About this exercise
An exact reproduction of all the data is needed, with no images in it.

Source data
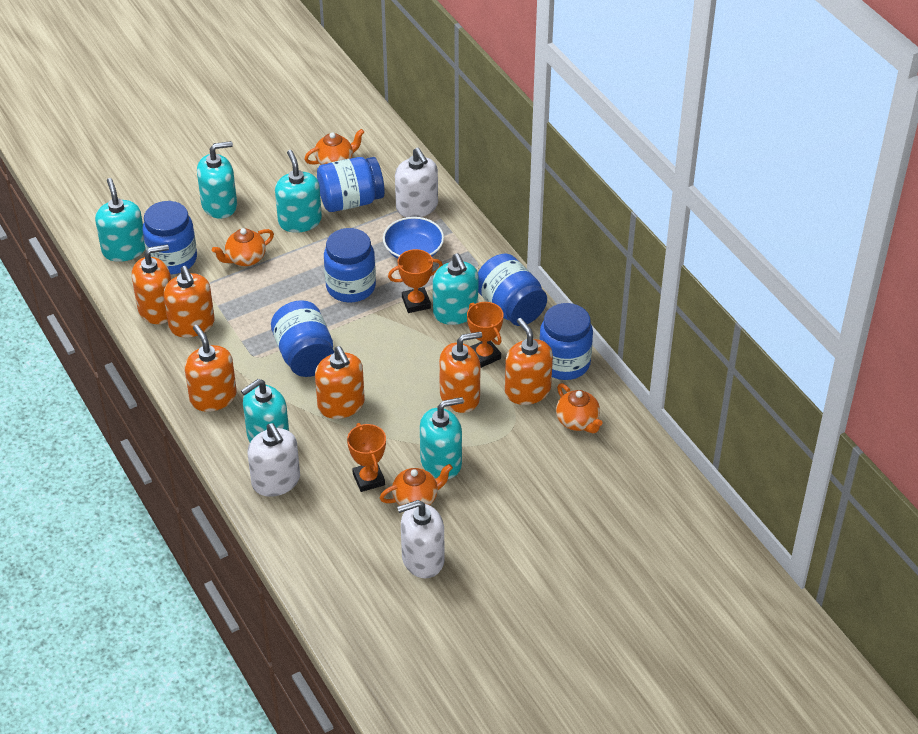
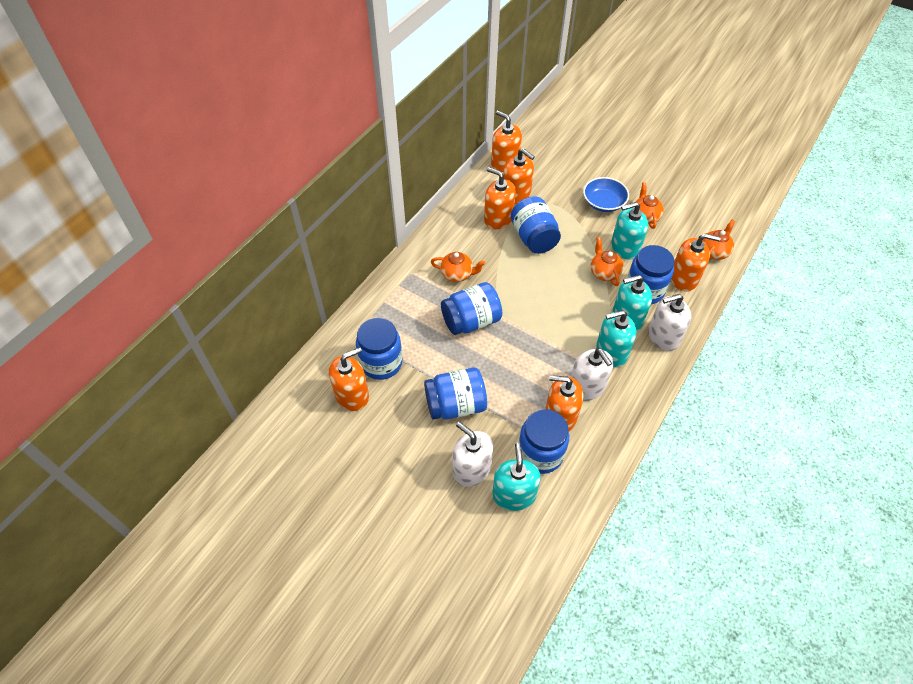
orange trophy: 3 -> 0
turquoise soap dispenser: 6 -> 4

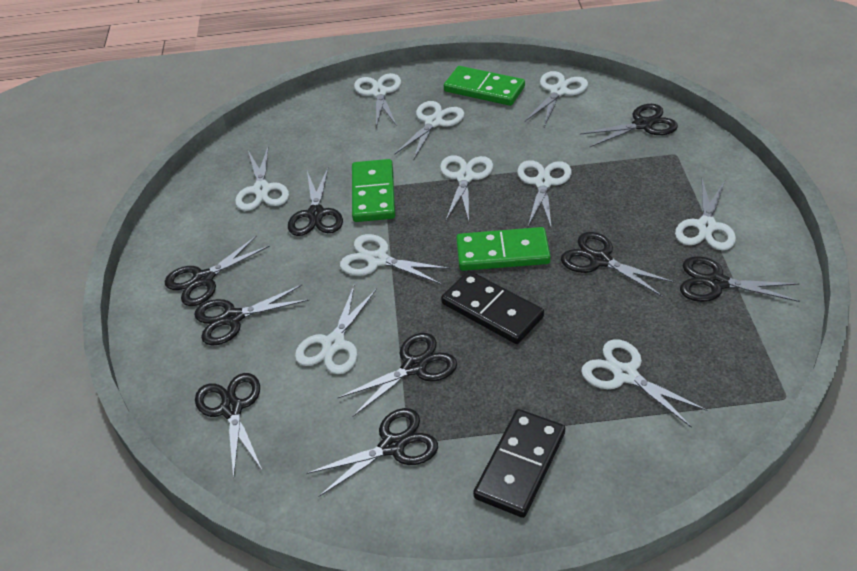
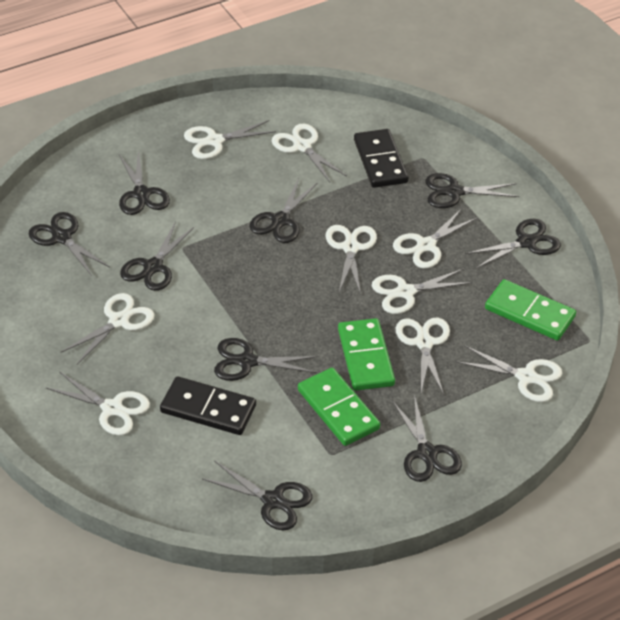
white scissors: 10 -> 9

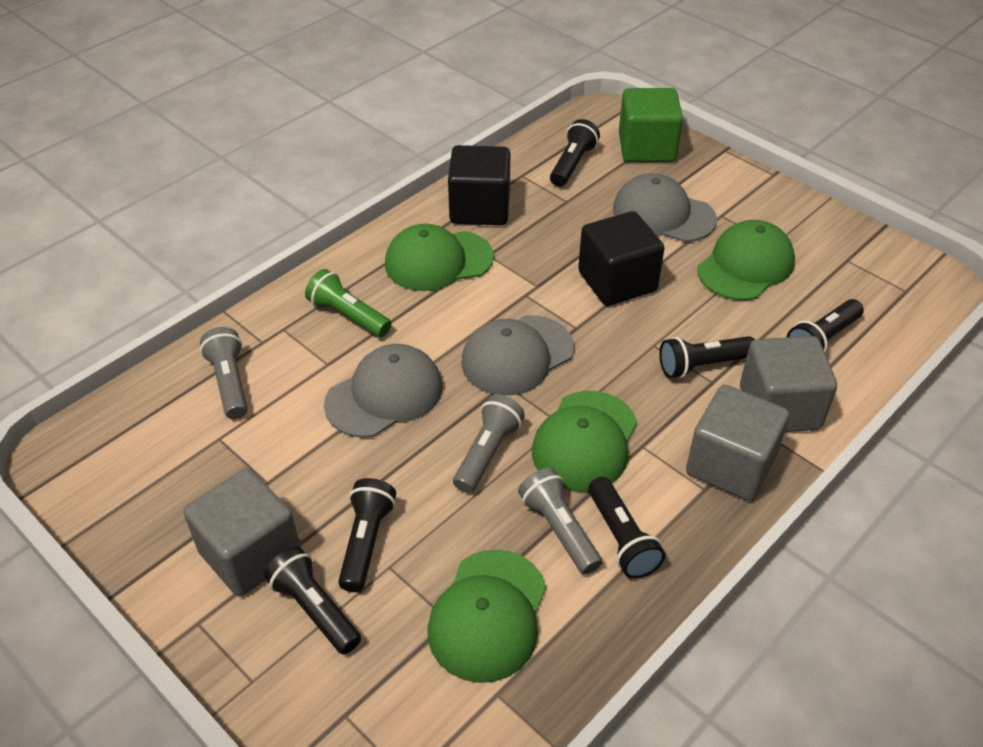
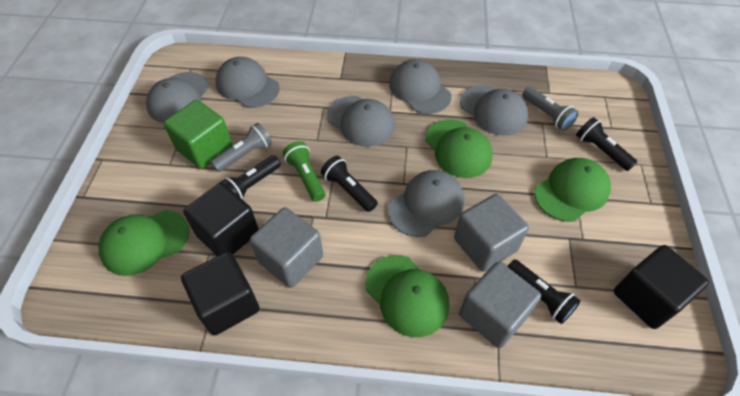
black cube: 2 -> 3
black flashlight: 6 -> 4
grey cap: 3 -> 6
grey flashlight: 3 -> 2

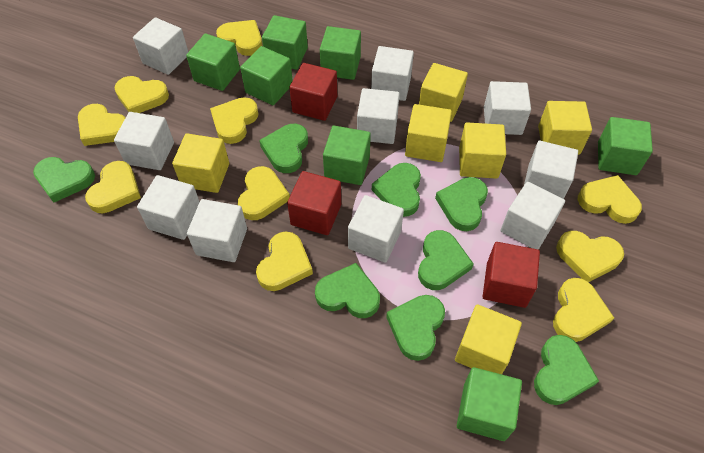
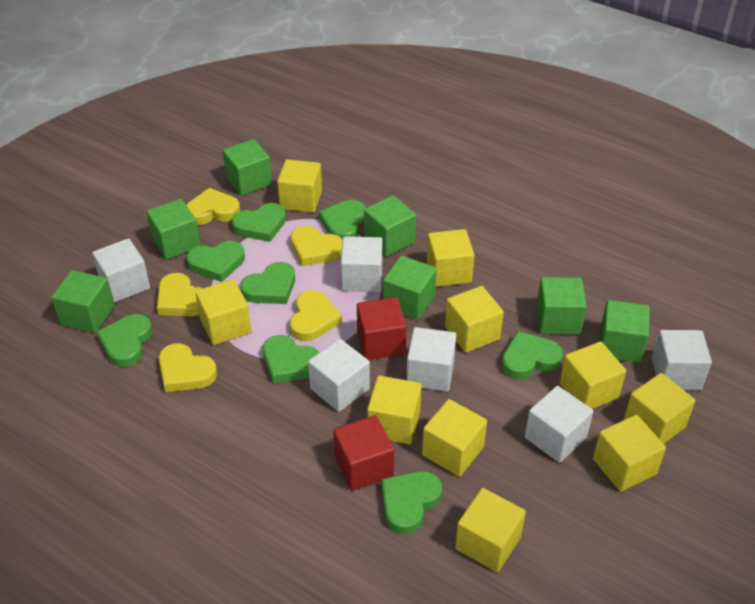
red cube: 3 -> 2
white cube: 10 -> 6
yellow cube: 6 -> 10
yellow heart: 10 -> 5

Response area
orange trophy: 3 -> 0
turquoise soap dispenser: 6 -> 4

white scissors: 10 -> 9

black cube: 2 -> 3
black flashlight: 6 -> 4
grey cap: 3 -> 6
grey flashlight: 3 -> 2

red cube: 3 -> 2
white cube: 10 -> 6
yellow cube: 6 -> 10
yellow heart: 10 -> 5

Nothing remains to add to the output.